Provided information Start Marker

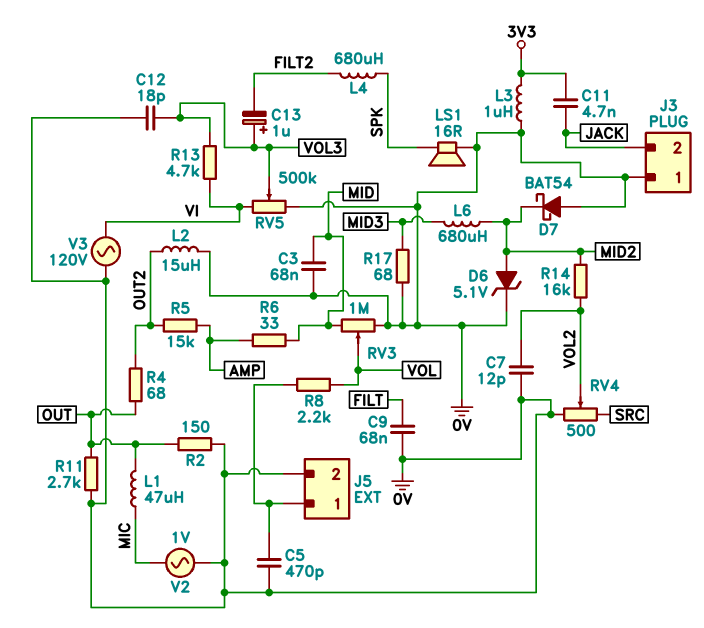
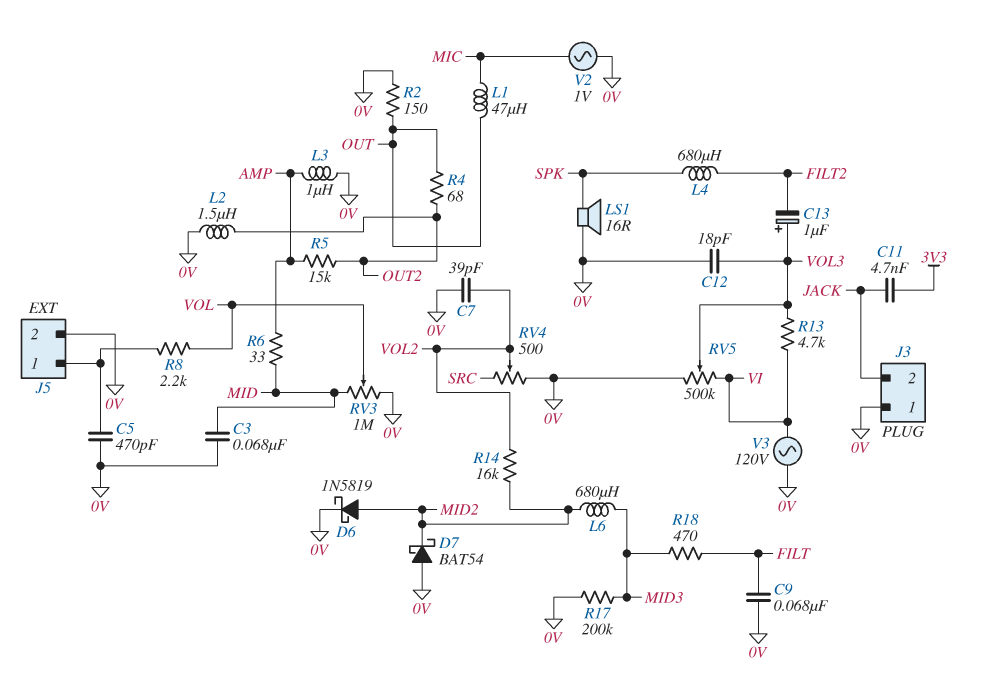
C7: 12pF (0V, VOL2) -> 39pF (0V, VOL2)
D6: zener 5.1V (A MID2, K 0V) -> schottky 1N5819 (A MID2, K 0V)
L2: 15uH (0V, OUT2) -> 1.5uH (0V, OUT2)
L3: 1uH (0V, 3V3) -> 1uH (0V, AMP)
R11: 2.7k (0V, OUT) -> none
R17: 68 (0V, MID3) -> 200k (0V, MID3)
R18: none -> 470 (FILT, MID3)

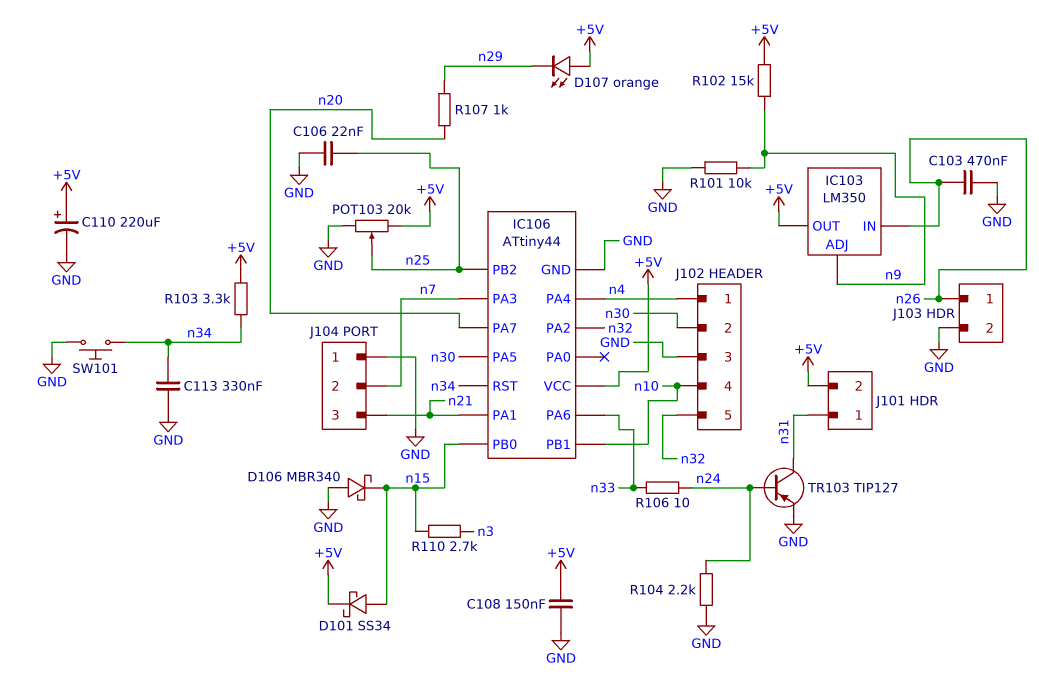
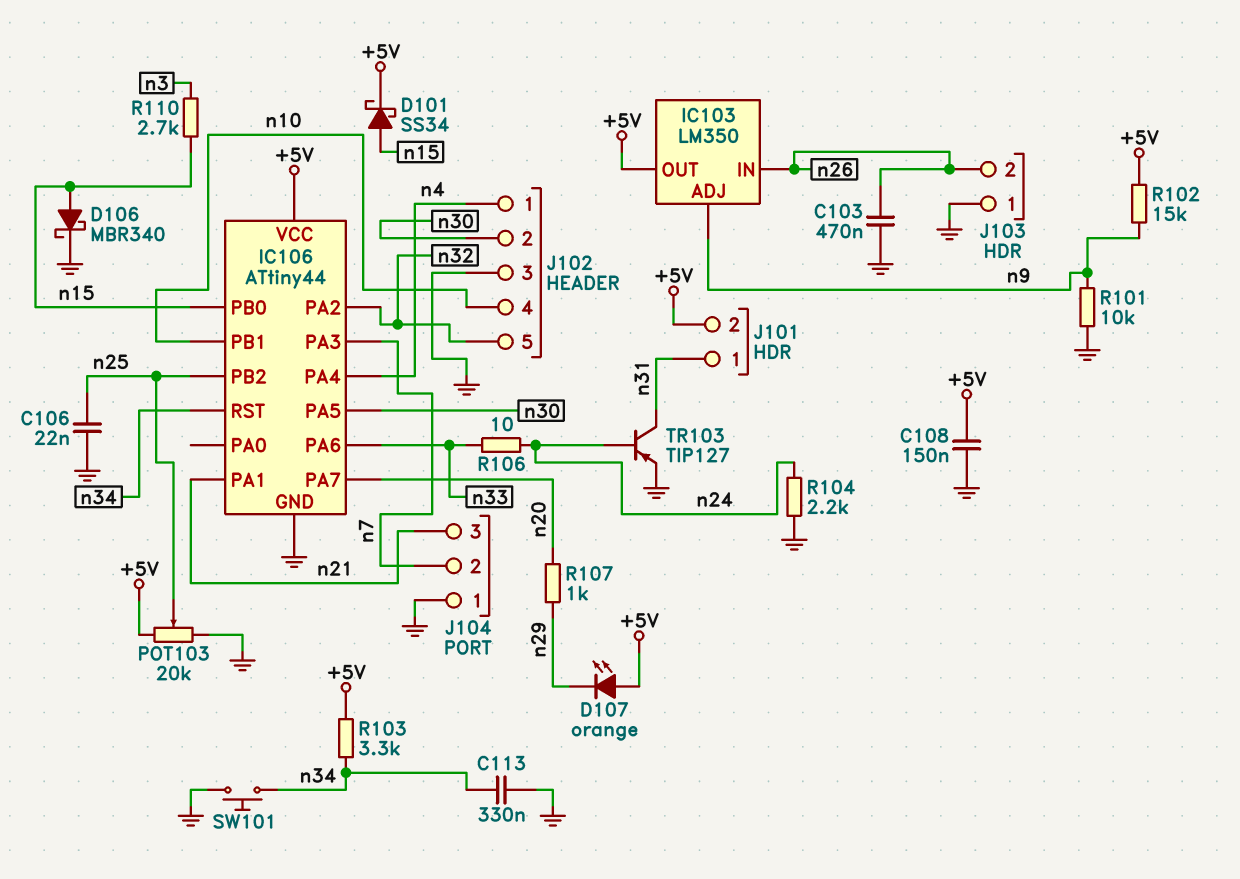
C110: 220uF (plus +5V, minus GND) -> none
D106: schottky MBR340 (A GND, K n15) -> schottky MBR340 (A n15, K GND)
J103 pin 1: n26 -> GND
J103 pin 2: GND -> n26

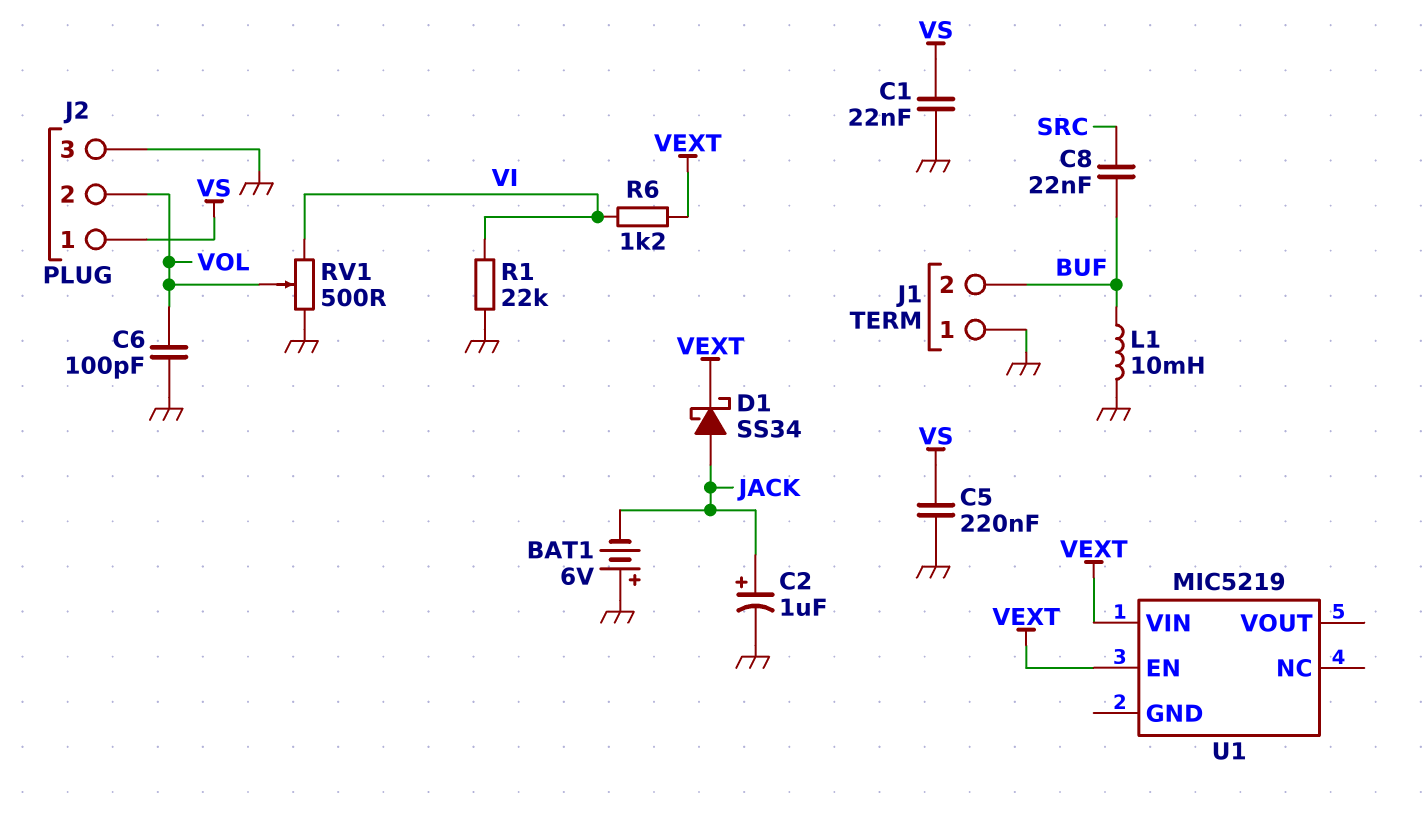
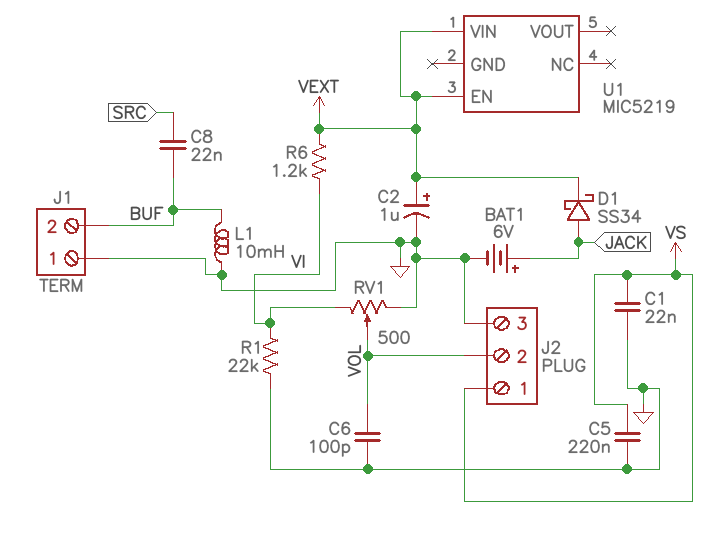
BAT1: 6V (plus GND, minus JACK) -> 6V (plus JACK, minus GND)
C2: 1uF (plus JACK, minus GND) -> 1uF (plus VEXT, minus GND)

Provided information End Marker

**Exercise**
Return nothing but the lines running from the start of the data to the line with "BAT1: 6V (plus", please, both ends included and no pictures.

**Finished task**
C7: 12pF (0V, VOL2) -> 39pF (0V, VOL2)
D6: zener 5.1V (A MID2, K 0V) -> schottky 1N5819 (A MID2, K 0V)
L2: 15uH (0V, OUT2) -> 1.5uH (0V, OUT2)
L3: 1uH (0V, 3V3) -> 1uH (0V, AMP)
R11: 2.7k (0V, OUT) -> none
R17: 68 (0V, MID3) -> 200k (0V, MID3)
R18: none -> 470 (FILT, MID3)

C110: 220uF (plus +5V, minus GND) -> none
D106: schottky MBR340 (A GND, K n15) -> schottky MBR340 (A n15, K GND)
J103 pin 1: n26 -> GND
J103 pin 2: GND -> n26

BAT1: 6V (plus GND, minus JACK) -> 6V (plus JACK, minus GND)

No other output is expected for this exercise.